BEGIN Excerpted data

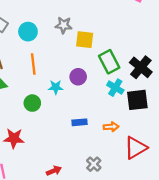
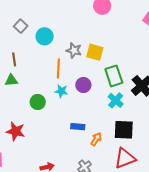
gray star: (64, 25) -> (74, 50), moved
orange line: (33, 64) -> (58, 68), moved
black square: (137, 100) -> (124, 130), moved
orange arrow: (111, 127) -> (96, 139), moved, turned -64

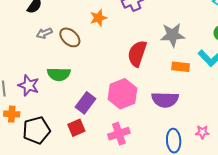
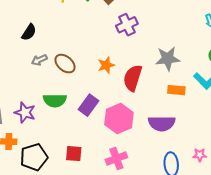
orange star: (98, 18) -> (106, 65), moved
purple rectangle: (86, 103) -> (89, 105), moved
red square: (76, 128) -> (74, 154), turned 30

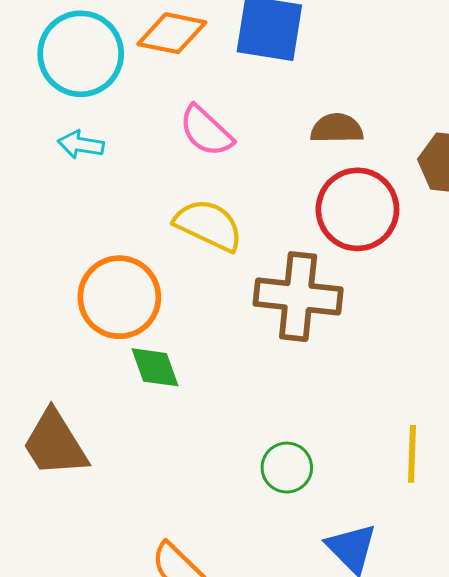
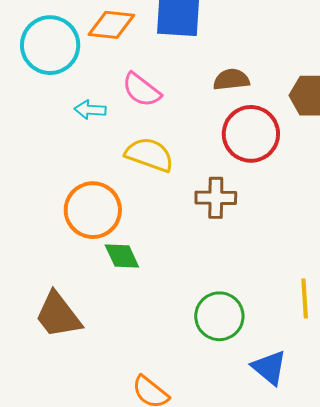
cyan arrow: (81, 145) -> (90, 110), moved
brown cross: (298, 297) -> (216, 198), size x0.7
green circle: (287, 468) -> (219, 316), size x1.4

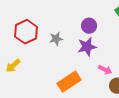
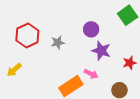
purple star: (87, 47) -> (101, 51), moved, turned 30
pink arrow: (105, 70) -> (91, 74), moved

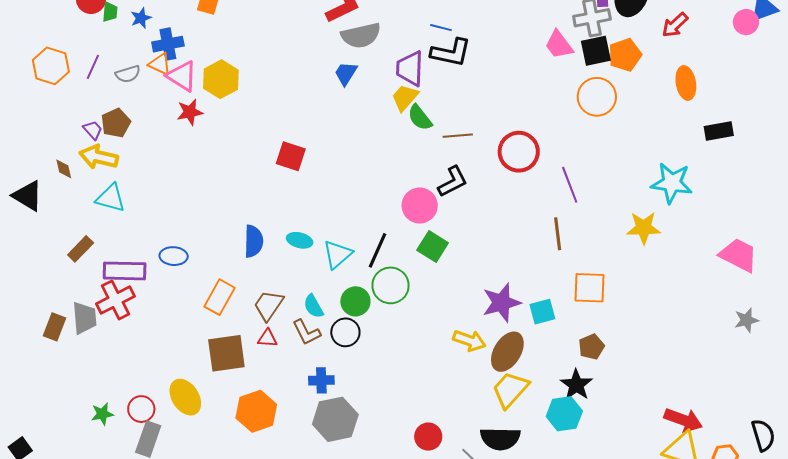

END Excerpted data
BEGIN Excerpted data

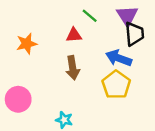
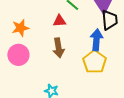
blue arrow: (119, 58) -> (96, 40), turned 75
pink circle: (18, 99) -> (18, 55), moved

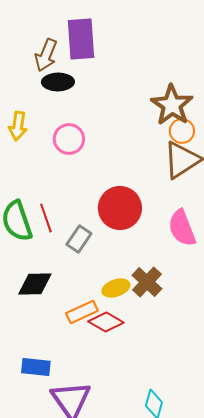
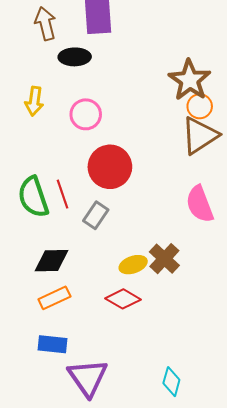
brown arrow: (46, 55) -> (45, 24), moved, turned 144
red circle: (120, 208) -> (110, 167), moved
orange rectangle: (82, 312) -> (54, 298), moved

END Excerpted data

> **Problem statement**: Repeat, without pictures, exactly the lines of the data above from the one containing "orange line: (33, 64) -> (58, 68), moved" through the one containing "purple rectangle: (86, 103)", including both and adding nothing.

> **Result**:
orange line: (33, 64) -> (58, 68), moved
black square: (137, 100) -> (124, 130), moved
orange arrow: (111, 127) -> (96, 139), moved, turned -64

orange star: (98, 18) -> (106, 65), moved
purple rectangle: (86, 103) -> (89, 105), moved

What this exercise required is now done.